___ Records for the task ___

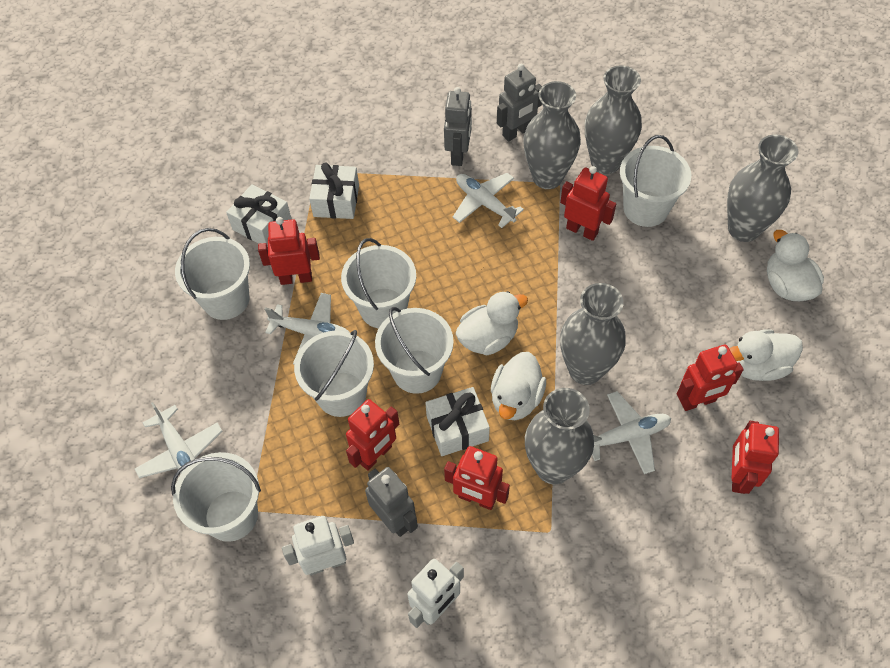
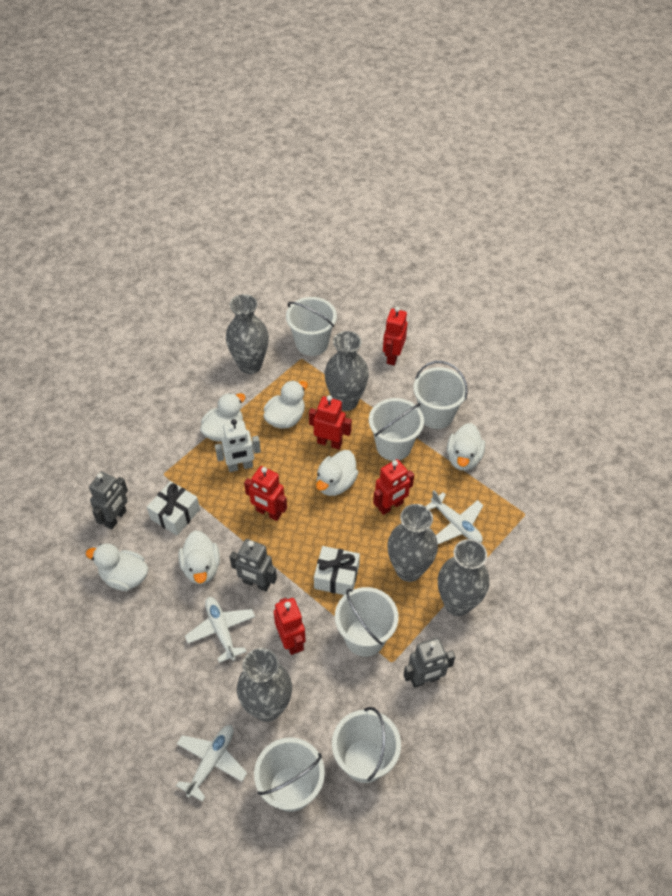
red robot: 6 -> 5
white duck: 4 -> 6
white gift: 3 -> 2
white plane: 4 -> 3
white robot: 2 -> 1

___
___ Records for the task ___

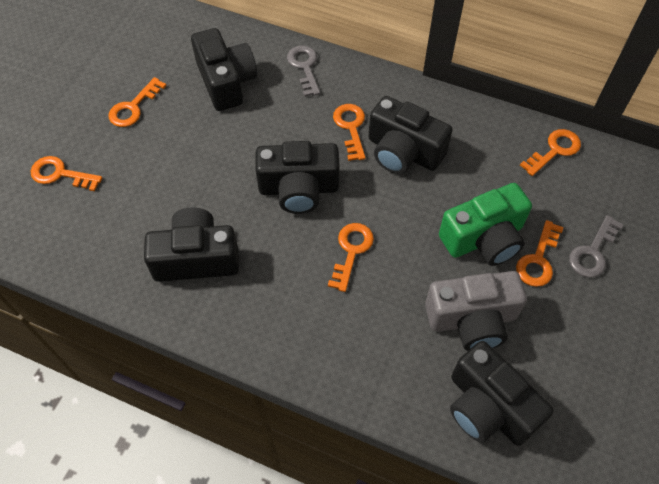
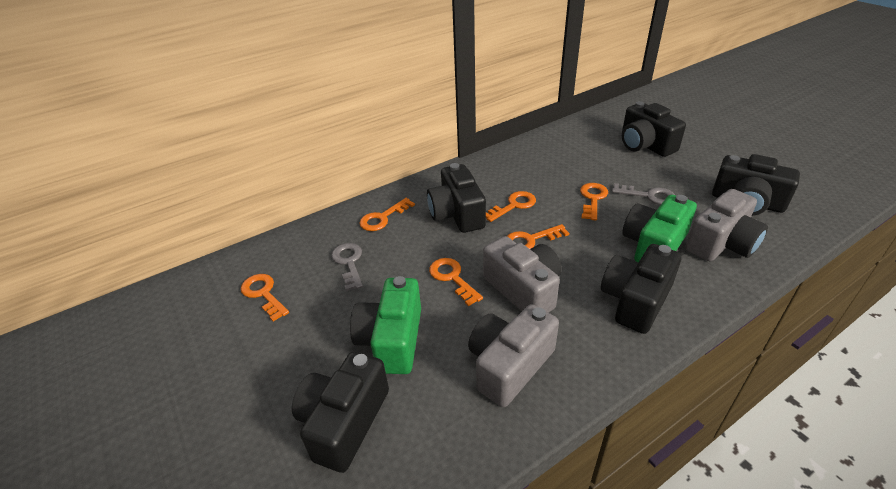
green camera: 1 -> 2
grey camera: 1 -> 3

___
___ Records for the task ___

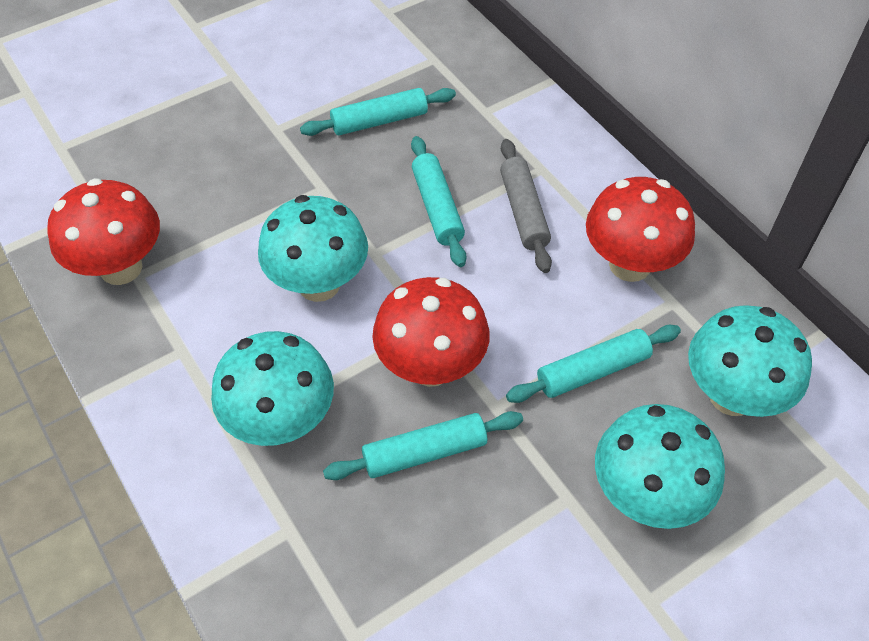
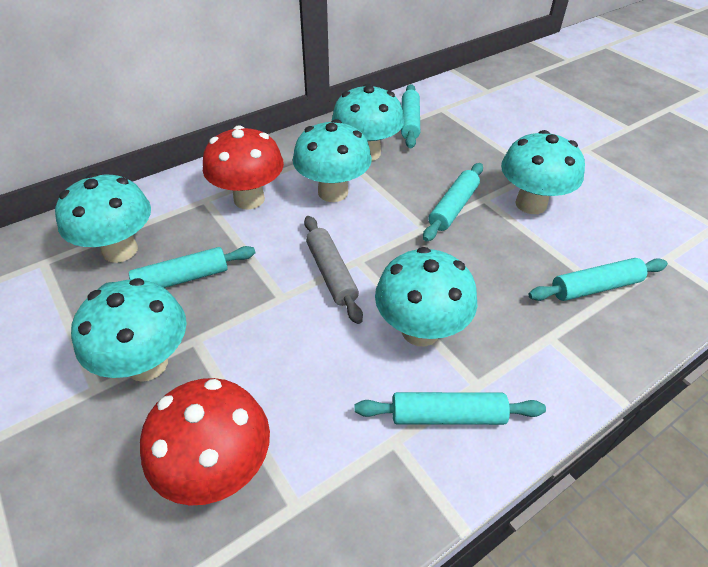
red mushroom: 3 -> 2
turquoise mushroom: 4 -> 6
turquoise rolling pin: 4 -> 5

___

*Task to complete*.
Starting at the line with "red robot: 6 -> 5" and ending at the line with "white robot: 2 -> 1", print each line of the listing above exactly, with no other lines.

*Result of the task*.
red robot: 6 -> 5
white duck: 4 -> 6
white gift: 3 -> 2
white plane: 4 -> 3
white robot: 2 -> 1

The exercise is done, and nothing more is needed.